[Task prompt]: In the listing that follows, how many lines include the word "degrees"? Only the number is wanted.

[Provided data]:
################

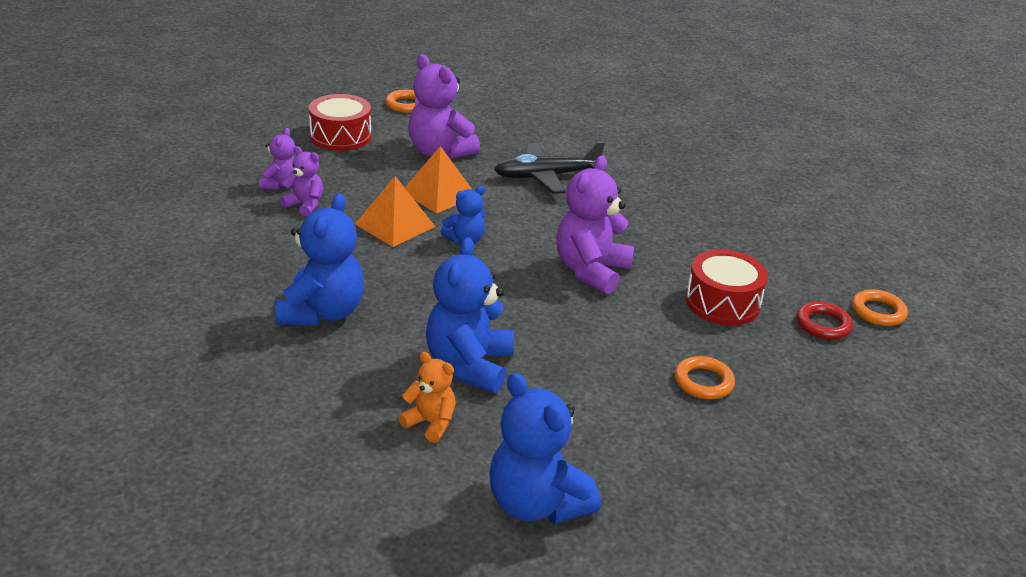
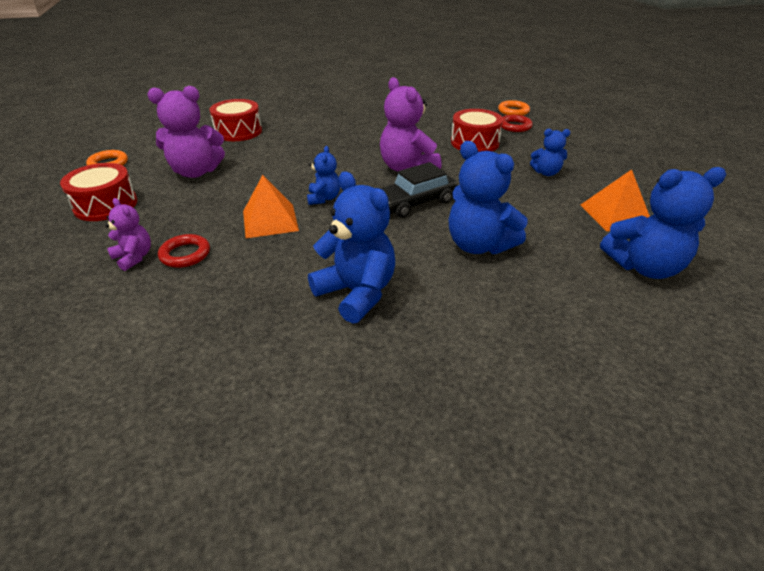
camera: 55 degrees left, 5 degrees up
(305, 205) = (185, 254): purple teddy bear -> red ring
(430, 423) = (537, 283): orange teddy bear -> none
(439, 193) = (251, 190): orange pyramid -> orange pyramid (615, 214)
(516, 299) = (415, 202): none -> black car
(547, 176) = (283, 146): black plane -> none
(548, 138) = (238, 131): none -> red drum
(703, 382) = (546, 173): orange ring -> blue teddy bear

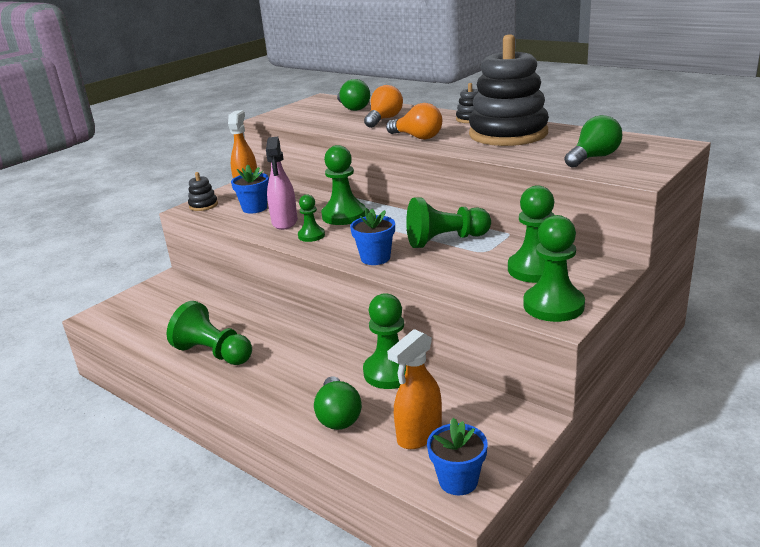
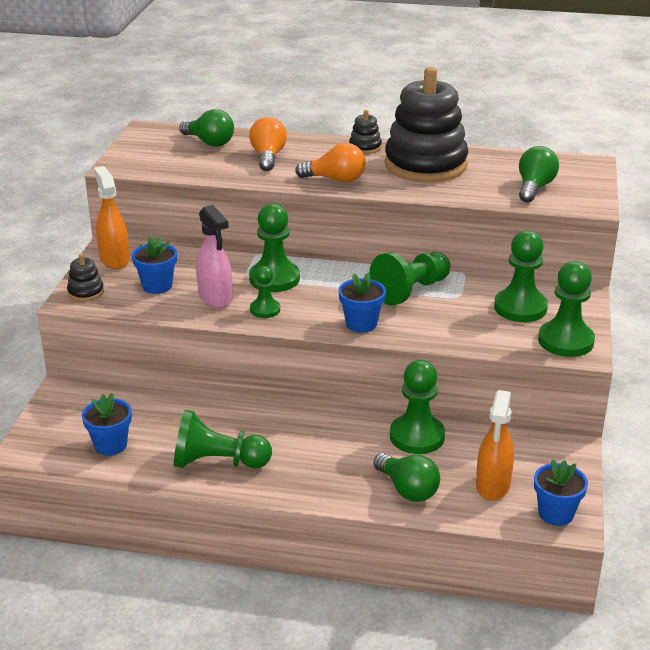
camera: 30 degrees left, 5 degrees up
(157, 322) = (110, 445): none -> blue flower pot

################

[Solution to the problem]: 2